### Data for analysis
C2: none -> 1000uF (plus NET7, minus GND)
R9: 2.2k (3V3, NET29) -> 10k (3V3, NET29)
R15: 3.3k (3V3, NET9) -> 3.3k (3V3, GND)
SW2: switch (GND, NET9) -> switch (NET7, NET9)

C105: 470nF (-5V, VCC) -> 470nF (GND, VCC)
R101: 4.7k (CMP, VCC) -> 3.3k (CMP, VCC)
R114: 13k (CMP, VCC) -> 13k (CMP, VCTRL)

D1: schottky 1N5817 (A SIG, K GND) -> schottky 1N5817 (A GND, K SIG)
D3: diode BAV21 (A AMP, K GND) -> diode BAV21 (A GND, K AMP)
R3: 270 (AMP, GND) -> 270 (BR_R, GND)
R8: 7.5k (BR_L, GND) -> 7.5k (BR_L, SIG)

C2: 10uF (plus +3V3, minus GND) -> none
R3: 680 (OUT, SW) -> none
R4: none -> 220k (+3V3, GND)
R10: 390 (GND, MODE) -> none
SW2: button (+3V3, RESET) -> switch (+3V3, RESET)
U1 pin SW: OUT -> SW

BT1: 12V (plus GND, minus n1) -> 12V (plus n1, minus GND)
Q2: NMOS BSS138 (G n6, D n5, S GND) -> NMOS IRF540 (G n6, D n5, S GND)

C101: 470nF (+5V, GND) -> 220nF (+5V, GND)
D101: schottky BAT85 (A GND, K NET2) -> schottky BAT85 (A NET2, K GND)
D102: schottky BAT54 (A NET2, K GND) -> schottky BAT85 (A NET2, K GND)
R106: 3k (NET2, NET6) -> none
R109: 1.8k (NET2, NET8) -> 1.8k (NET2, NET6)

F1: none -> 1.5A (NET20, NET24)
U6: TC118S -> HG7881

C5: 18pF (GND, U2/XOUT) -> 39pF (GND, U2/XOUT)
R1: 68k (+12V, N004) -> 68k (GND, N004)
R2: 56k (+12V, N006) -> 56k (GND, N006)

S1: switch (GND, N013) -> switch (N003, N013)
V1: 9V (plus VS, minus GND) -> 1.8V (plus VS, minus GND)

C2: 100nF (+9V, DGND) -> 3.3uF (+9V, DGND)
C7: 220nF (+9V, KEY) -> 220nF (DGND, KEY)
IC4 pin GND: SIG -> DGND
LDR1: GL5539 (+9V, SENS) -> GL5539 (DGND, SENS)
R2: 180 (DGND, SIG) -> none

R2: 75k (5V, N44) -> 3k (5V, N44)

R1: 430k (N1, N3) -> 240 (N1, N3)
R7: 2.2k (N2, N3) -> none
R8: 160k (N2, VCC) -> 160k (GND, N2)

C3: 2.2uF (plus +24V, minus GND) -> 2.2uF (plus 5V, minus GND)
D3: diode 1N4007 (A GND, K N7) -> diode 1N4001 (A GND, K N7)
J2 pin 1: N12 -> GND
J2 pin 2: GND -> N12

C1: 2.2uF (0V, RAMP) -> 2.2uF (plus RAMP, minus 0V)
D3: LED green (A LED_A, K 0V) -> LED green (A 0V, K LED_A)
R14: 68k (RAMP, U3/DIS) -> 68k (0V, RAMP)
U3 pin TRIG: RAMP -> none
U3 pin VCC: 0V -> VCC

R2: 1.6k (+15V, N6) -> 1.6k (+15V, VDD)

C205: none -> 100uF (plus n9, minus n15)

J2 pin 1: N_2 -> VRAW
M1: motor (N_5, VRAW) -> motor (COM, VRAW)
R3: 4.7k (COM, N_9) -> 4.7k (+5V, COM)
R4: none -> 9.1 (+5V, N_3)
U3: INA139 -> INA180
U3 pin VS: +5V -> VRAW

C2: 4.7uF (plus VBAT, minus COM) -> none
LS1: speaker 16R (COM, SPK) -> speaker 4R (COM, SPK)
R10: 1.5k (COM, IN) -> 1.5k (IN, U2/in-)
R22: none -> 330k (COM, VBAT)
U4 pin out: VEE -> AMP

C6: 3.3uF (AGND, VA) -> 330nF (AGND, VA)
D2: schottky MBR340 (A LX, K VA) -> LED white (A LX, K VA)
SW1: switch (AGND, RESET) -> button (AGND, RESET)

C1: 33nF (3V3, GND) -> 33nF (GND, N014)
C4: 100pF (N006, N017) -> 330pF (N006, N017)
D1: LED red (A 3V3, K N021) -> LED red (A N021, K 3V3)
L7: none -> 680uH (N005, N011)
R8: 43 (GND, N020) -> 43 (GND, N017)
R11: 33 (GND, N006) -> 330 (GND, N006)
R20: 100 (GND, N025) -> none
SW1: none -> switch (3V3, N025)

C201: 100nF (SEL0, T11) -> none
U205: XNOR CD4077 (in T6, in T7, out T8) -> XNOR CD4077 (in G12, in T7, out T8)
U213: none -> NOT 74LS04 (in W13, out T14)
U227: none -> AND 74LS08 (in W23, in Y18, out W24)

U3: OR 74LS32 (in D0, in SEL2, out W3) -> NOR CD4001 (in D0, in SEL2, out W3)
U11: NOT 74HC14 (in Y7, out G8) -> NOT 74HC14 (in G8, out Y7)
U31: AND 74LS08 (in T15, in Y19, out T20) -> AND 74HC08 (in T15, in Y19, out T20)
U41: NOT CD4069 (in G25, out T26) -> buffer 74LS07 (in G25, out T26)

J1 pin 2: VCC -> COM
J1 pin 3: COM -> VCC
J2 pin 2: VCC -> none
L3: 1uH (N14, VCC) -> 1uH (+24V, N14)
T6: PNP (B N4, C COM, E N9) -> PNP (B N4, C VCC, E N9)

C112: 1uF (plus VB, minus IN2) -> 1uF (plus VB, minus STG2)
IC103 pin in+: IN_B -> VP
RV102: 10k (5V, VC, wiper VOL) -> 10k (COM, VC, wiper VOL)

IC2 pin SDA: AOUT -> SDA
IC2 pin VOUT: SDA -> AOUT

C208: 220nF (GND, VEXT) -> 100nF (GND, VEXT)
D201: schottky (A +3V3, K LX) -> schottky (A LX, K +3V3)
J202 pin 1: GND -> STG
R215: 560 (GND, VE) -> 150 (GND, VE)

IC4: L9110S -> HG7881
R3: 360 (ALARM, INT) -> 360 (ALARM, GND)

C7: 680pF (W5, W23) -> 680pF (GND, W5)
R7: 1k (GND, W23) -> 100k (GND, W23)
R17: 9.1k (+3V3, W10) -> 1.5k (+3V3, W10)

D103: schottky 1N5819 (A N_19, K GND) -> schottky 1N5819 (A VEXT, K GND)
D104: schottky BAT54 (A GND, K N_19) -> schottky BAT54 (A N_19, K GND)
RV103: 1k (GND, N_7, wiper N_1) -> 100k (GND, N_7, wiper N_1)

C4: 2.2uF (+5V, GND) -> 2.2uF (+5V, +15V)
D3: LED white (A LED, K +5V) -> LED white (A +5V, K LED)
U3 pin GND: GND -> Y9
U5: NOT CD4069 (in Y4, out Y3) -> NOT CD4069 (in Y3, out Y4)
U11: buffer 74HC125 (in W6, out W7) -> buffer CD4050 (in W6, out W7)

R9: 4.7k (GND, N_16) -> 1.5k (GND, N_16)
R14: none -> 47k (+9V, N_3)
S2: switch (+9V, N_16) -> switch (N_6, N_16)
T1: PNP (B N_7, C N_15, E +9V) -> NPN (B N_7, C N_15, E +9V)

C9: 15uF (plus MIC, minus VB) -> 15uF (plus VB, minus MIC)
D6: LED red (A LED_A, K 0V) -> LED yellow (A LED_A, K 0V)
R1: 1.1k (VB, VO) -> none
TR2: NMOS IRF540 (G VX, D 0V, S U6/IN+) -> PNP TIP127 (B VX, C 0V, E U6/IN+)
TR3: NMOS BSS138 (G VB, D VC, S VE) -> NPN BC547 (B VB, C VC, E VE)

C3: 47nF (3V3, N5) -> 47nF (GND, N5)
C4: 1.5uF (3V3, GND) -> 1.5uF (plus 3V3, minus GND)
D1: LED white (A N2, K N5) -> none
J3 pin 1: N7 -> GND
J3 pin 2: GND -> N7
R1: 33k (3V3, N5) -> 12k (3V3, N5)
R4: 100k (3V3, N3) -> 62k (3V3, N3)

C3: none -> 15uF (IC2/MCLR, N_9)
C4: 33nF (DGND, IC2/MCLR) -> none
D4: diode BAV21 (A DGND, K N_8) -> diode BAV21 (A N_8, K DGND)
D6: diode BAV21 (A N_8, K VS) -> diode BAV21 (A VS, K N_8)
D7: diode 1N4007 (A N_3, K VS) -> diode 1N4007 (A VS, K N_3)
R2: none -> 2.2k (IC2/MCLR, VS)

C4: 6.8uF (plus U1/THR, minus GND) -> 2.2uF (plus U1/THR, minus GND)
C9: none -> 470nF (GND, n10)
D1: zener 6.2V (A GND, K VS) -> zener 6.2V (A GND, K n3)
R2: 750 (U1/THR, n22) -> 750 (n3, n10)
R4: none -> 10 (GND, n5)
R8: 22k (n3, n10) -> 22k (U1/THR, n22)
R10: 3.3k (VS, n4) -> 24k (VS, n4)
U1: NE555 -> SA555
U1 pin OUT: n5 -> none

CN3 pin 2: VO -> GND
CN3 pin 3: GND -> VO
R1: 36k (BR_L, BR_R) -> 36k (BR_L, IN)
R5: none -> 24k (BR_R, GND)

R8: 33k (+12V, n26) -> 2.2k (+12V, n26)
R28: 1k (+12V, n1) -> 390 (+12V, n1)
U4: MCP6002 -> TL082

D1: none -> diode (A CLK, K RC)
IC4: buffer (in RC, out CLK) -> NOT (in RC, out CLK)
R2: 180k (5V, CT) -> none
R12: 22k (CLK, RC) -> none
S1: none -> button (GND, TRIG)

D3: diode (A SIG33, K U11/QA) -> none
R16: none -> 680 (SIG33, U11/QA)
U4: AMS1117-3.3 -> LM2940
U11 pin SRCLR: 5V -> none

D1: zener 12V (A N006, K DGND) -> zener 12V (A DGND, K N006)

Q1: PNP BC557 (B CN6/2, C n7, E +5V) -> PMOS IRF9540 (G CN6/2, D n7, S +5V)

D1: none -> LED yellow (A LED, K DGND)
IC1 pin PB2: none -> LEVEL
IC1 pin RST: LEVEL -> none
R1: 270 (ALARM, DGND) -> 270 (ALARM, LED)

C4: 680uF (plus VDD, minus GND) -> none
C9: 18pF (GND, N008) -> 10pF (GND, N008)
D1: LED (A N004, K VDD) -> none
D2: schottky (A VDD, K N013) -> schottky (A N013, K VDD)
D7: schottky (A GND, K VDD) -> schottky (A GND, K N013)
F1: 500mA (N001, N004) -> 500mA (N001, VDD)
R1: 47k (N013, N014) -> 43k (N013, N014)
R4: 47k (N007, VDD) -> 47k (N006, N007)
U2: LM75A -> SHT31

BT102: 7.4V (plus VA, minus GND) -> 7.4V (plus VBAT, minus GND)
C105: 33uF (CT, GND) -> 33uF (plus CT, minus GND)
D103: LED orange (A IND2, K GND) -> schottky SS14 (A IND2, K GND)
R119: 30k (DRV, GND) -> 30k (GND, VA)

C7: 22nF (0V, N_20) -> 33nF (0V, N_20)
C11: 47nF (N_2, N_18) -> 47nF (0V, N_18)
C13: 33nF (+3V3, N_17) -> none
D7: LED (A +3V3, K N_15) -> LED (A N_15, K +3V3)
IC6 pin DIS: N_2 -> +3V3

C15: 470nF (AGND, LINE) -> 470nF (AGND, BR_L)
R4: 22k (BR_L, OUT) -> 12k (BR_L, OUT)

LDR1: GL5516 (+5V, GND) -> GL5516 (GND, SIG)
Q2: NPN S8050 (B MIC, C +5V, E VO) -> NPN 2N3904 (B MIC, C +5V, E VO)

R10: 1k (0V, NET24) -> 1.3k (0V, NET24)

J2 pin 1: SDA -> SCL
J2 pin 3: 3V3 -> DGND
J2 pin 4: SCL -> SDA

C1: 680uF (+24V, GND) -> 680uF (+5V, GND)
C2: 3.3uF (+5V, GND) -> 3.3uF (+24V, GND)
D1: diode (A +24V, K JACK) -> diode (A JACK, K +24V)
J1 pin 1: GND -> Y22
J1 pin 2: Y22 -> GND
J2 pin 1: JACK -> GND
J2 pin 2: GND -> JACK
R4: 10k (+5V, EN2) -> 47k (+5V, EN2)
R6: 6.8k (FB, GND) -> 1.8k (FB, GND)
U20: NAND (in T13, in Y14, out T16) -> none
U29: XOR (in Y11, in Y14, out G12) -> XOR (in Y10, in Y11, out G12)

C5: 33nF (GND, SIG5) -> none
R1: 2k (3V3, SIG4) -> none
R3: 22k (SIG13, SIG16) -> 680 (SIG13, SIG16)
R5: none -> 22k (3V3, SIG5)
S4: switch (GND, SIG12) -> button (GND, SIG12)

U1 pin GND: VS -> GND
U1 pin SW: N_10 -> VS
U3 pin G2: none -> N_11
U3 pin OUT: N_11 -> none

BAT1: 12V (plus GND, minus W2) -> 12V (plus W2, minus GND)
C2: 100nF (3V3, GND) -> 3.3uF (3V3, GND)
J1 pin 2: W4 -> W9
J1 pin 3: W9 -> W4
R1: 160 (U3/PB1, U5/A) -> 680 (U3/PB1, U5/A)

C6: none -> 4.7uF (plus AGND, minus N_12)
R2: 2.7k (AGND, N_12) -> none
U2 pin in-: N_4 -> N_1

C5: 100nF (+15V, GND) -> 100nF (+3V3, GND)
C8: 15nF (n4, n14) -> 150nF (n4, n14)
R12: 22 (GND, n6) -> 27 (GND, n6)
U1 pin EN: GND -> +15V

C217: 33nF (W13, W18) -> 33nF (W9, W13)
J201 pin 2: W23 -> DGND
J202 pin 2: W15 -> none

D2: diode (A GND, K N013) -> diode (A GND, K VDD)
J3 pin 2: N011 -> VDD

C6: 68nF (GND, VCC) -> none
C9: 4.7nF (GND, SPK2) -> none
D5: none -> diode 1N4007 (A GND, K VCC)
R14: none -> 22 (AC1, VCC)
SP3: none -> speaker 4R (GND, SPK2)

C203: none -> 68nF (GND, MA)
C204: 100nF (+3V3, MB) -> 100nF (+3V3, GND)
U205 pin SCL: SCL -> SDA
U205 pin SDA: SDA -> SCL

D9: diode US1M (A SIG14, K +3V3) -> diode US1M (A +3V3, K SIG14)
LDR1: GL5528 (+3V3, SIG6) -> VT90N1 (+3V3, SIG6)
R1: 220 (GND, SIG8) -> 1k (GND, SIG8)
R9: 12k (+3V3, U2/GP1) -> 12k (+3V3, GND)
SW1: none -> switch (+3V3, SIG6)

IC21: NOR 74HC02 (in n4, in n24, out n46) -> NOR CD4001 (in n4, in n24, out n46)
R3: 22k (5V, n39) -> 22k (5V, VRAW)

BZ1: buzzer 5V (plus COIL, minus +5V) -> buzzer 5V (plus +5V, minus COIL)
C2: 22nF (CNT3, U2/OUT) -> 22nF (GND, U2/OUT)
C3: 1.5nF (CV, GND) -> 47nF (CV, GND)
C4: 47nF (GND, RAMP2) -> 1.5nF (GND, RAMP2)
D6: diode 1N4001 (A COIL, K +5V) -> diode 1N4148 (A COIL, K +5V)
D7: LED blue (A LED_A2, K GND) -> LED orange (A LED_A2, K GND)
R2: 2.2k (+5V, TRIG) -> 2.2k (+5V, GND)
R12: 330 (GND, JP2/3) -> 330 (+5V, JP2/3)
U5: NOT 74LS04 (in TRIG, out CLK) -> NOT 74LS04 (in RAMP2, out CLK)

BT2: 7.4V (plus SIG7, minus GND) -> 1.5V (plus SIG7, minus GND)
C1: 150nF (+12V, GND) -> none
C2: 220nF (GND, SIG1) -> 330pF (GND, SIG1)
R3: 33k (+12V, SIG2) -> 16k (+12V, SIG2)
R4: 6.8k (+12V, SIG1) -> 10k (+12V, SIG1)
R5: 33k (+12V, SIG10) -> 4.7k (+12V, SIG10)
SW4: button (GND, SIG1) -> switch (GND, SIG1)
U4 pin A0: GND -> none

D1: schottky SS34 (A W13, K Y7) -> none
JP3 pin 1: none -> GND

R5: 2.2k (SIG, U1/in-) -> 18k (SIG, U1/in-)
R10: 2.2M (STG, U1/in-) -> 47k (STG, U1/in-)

### Assignment
For this exercise, repeat exactly the lines of the data above from the one with "C1: 33nF (3V3, GND) -> 33nF (GND, N014)" down to the one with "L3: 1uH (N14, VCC) -> 1uH (+24V, N14)", both end lines included.

### Answer box
C1: 33nF (3V3, GND) -> 33nF (GND, N014)
C4: 100pF (N006, N017) -> 330pF (N006, N017)
D1: LED red (A 3V3, K N021) -> LED red (A N021, K 3V3)
L7: none -> 680uH (N005, N011)
R8: 43 (GND, N020) -> 43 (GND, N017)
R11: 33 (GND, N006) -> 330 (GND, N006)
R20: 100 (GND, N025) -> none
SW1: none -> switch (3V3, N025)

C201: 100nF (SEL0, T11) -> none
U205: XNOR CD4077 (in T6, in T7, out T8) -> XNOR CD4077 (in G12, in T7, out T8)
U213: none -> NOT 74LS04 (in W13, out T14)
U227: none -> AND 74LS08 (in W23, in Y18, out W24)

U3: OR 74LS32 (in D0, in SEL2, out W3) -> NOR CD4001 (in D0, in SEL2, out W3)
U11: NOT 74HC14 (in Y7, out G8) -> NOT 74HC14 (in G8, out Y7)
U31: AND 74LS08 (in T15, in Y19, out T20) -> AND 74HC08 (in T15, in Y19, out T20)
U41: NOT CD4069 (in G25, out T26) -> buffer 74LS07 (in G25, out T26)

J1 pin 2: VCC -> COM
J1 pin 3: COM -> VCC
J2 pin 2: VCC -> none
L3: 1uH (N14, VCC) -> 1uH (+24V, N14)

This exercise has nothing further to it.